- **What is needed**:
The line containing "K102 pin NC: GND -> none" marks the start; repeat it and every following line exactly through the end of the entries.

- **Materials provided**:
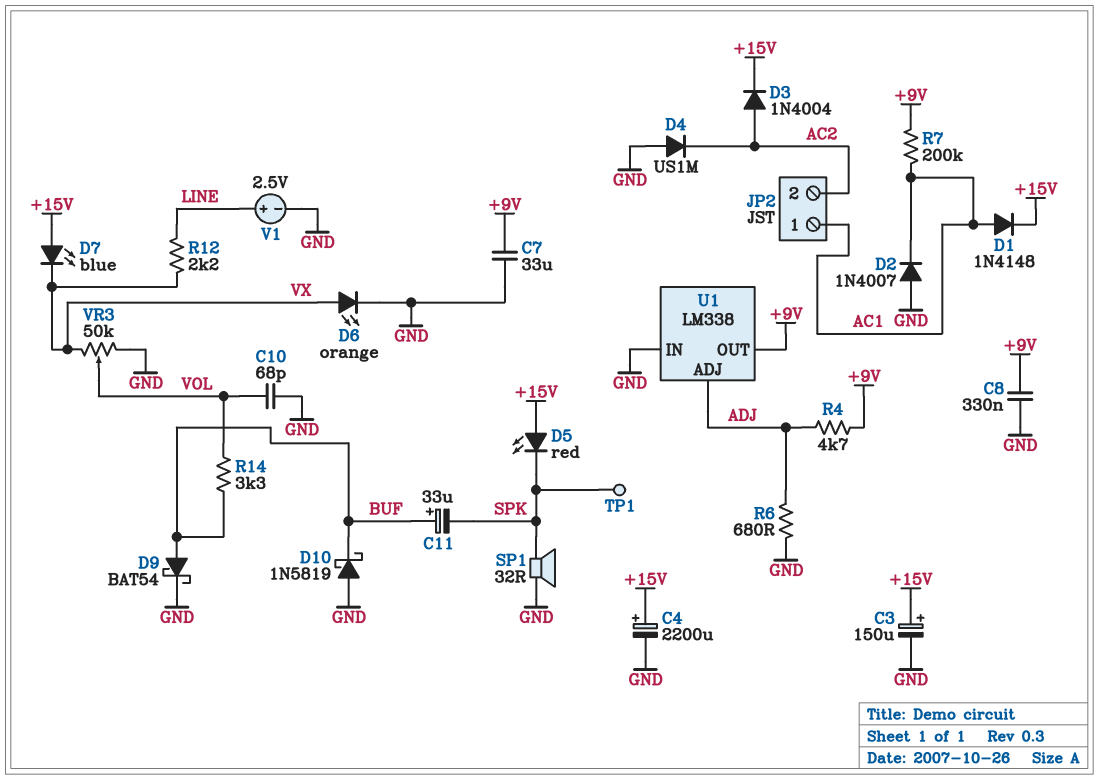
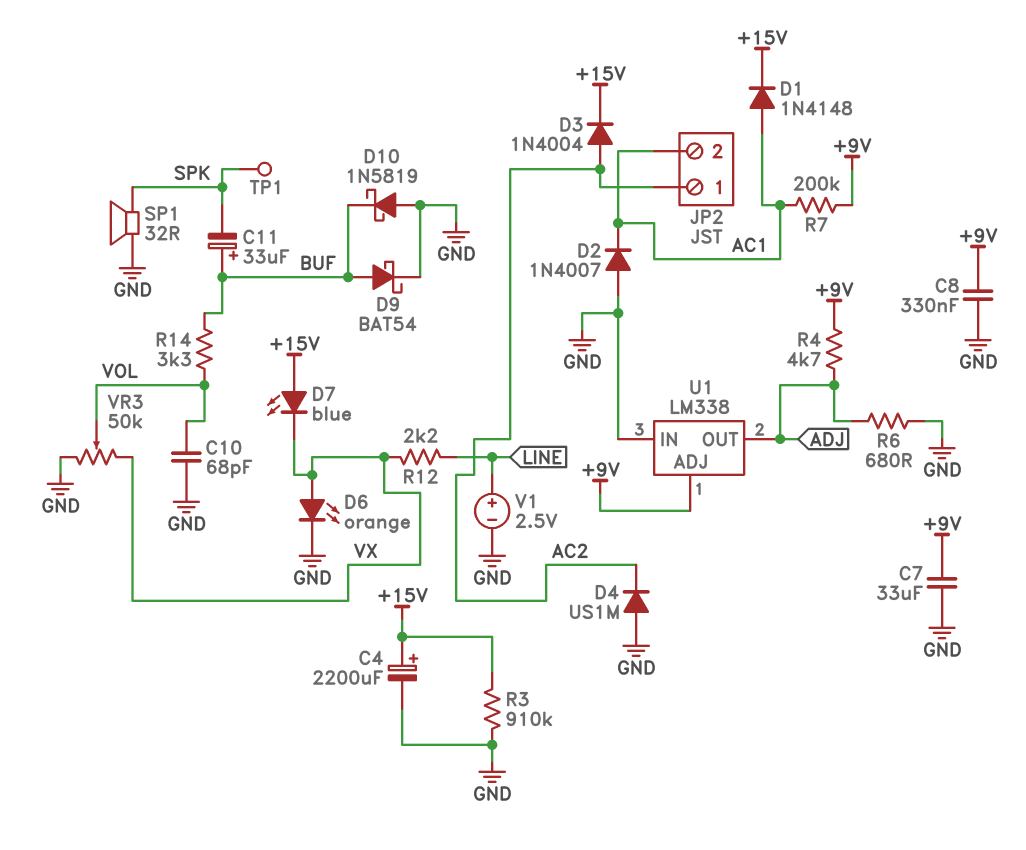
C3: 150uF (plus +15V, minus GND) -> none
D5: LED red (A +15V, K SPK) -> none
JP2 pin 1: AC1 -> AC2
JP2 pin 2: AC2 -> AC1
R3: none -> 910k (+15V, GND)
U1 pin ADJ: ADJ -> +9V
U1 pin OUT: +9V -> ADJ

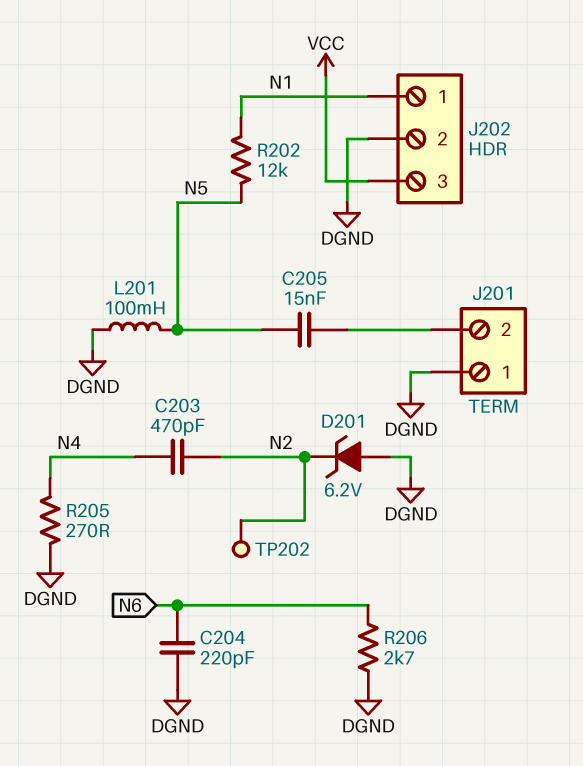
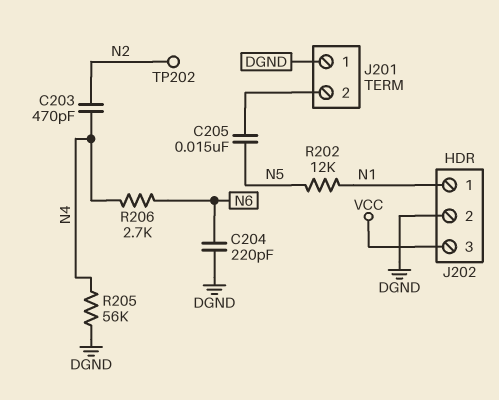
D201: zener 6.2V (A DGND, K N2) -> none
L201: 100mH (DGND, N5) -> none
R205: 270 (DGND, N4) -> 56k (DGND, N4)
R206: 2.7k (DGND, N6) -> 2.7k (N4, N6)

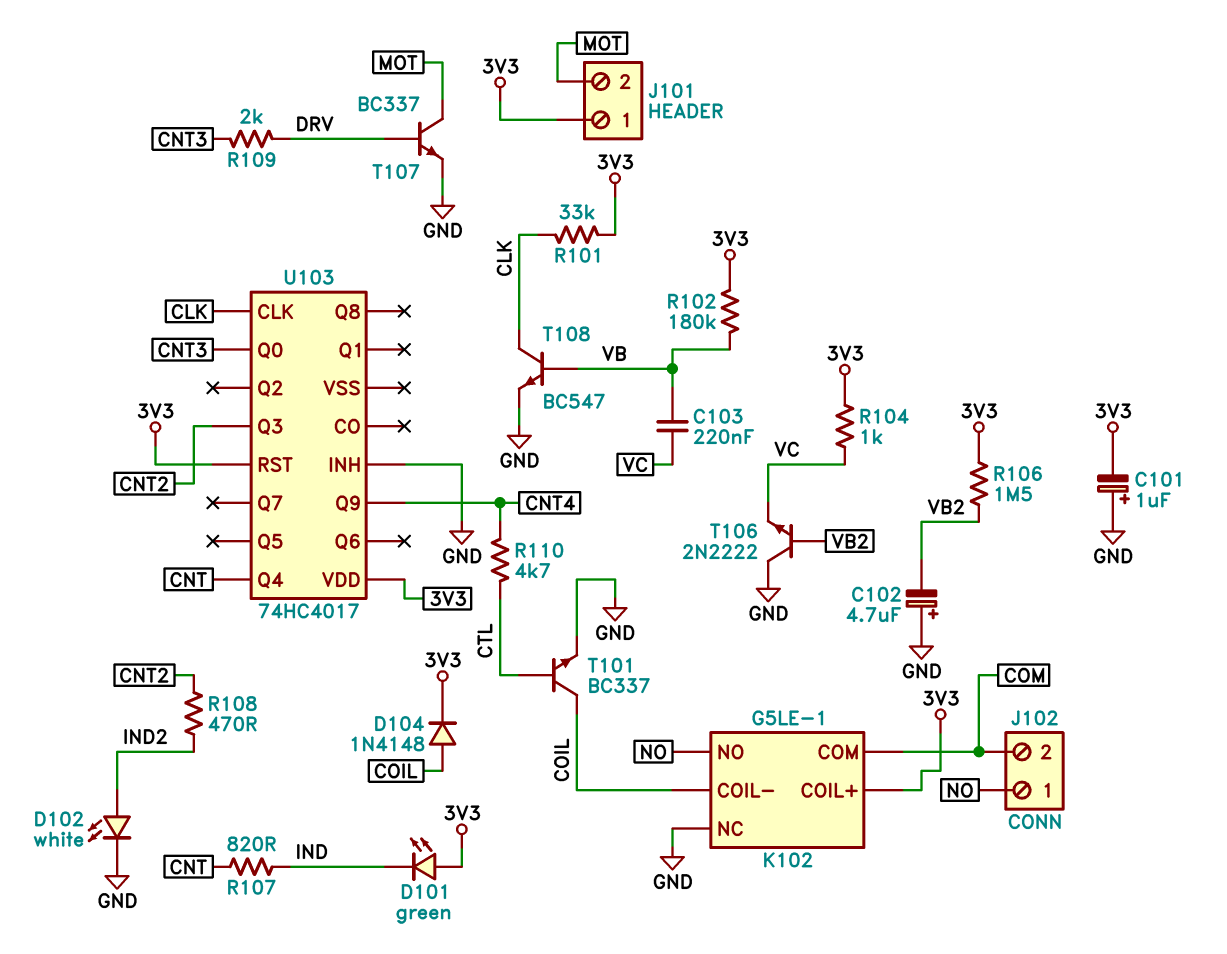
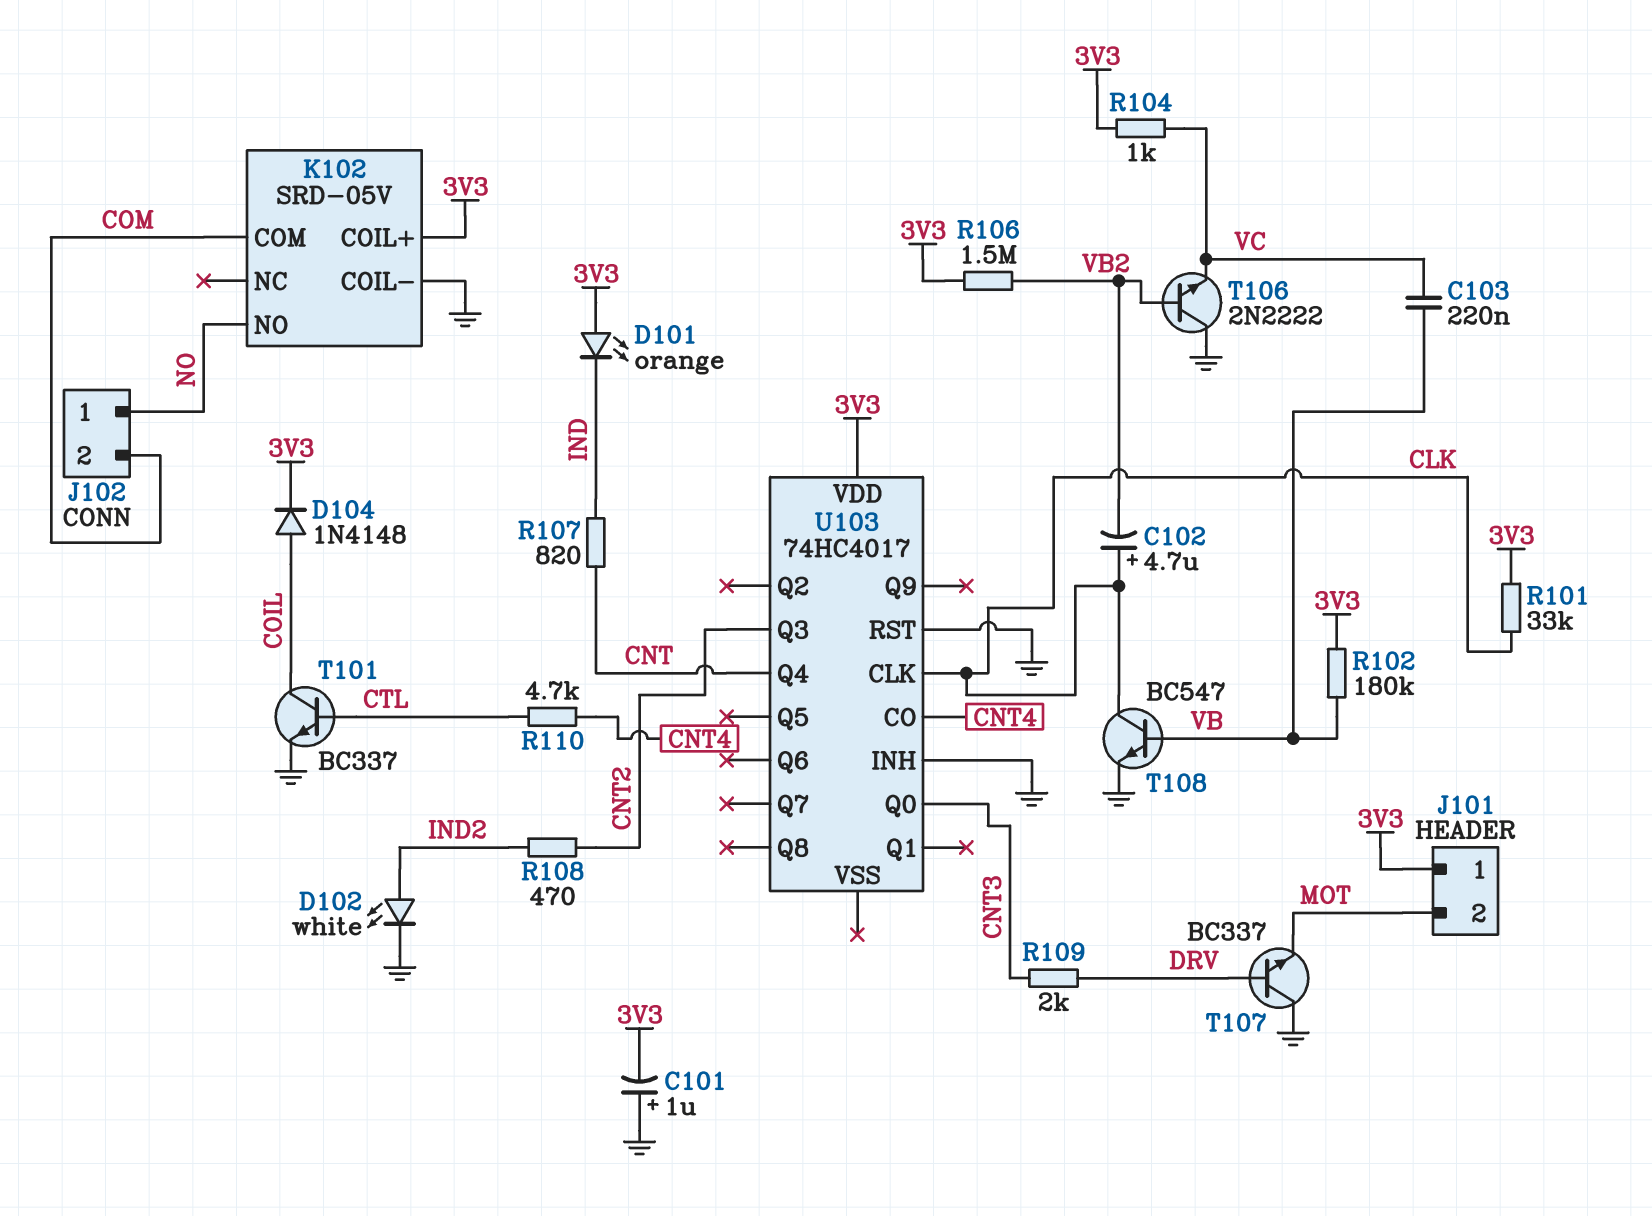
C102: 4.7uF (plus GND, minus VB2) -> 4.7uF (plus CLK, minus VB2)
D101: LED green (A 3V3, K IND) -> LED orange (A 3V3, K IND)
K102: G5LE-1 -> SRD-05V
K102 pin COIL-: COIL -> GND
K102 pin NC: GND -> none
T107: NPN BC337 (B DRV, C MOT, E GND) -> NPN BC337 (B DRV, C GND, E MOT)
U103 pin CO: none -> CNT4
U103 pin Q9: CNT4 -> none
U103 pin RST: 3V3 -> GND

- **Answer section**:
K102 pin NC: GND -> none
T107: NPN BC337 (B DRV, C MOT, E GND) -> NPN BC337 (B DRV, C GND, E MOT)
U103 pin CO: none -> CNT4
U103 pin Q9: CNT4 -> none
U103 pin RST: 3V3 -> GND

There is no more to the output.